Task
Set down without change every line from the line that contains "building: [29,117,105,173] ->" through the end of the listing, and only those lines. No pictures.

Source material
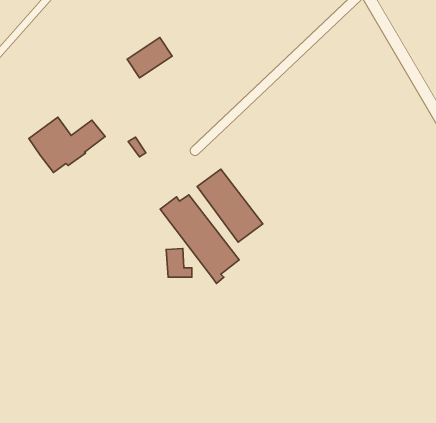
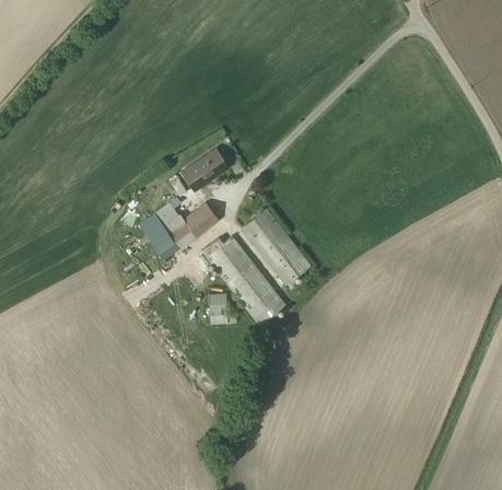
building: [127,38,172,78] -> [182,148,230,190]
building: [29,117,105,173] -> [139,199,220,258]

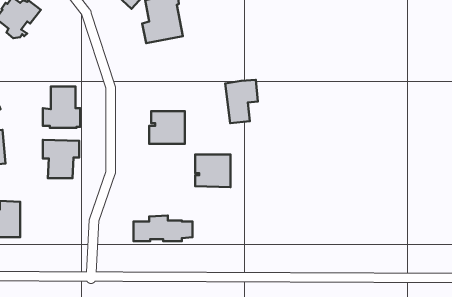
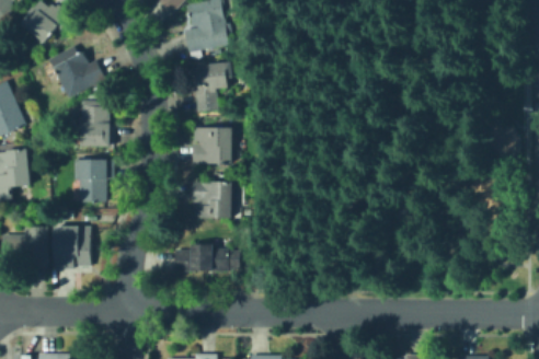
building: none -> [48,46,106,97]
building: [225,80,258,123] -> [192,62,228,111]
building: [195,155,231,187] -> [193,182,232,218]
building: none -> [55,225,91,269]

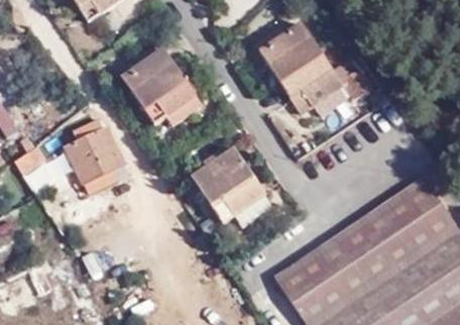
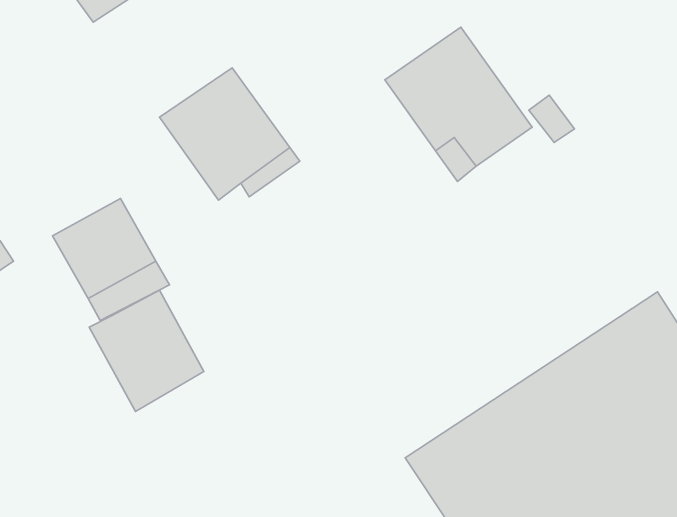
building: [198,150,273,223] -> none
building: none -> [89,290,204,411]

Output of the task
building: [29,117,105,173] -> [139,199,220,258]

building: none -> [48,46,106,97]
building: [225,80,258,123] -> [192,62,228,111]
building: [195,155,231,187] -> [193,182,232,218]
building: none -> [55,225,91,269]

building: [198,150,273,223] -> none
building: none -> [89,290,204,411]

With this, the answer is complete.